**TRY IT:** Return each entry below word for word, leaving out any image.
+++++
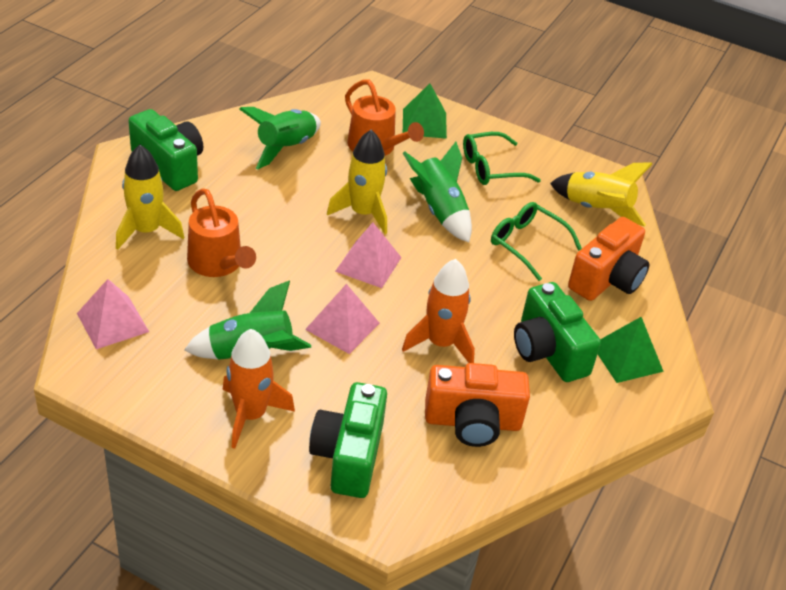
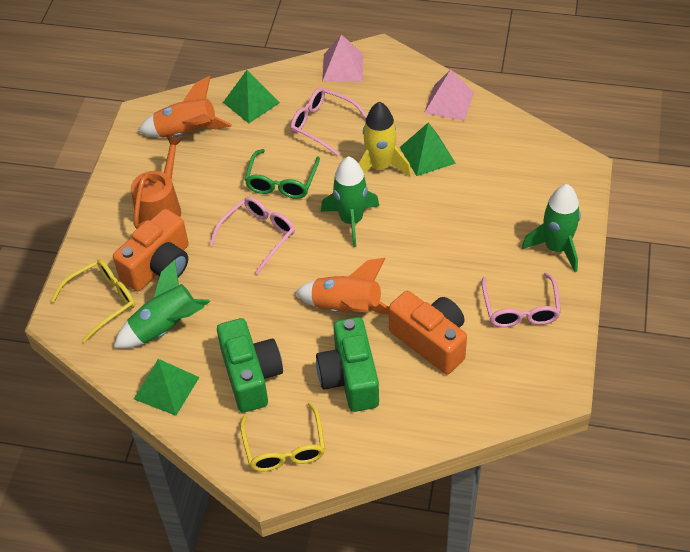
green camera: 3 -> 2
green glasses: 2 -> 1
green pyramid: 2 -> 3
orange watering can: 2 -> 1
pink glasses: 0 -> 3
pink pyramid: 3 -> 2
yellow glasses: 0 -> 2
yellow rocket: 3 -> 1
+++++
**EXERCISE OUTPUT:**
green camera: 3 -> 2
green glasses: 2 -> 1
green pyramid: 2 -> 3
orange watering can: 2 -> 1
pink glasses: 0 -> 3
pink pyramid: 3 -> 2
yellow glasses: 0 -> 2
yellow rocket: 3 -> 1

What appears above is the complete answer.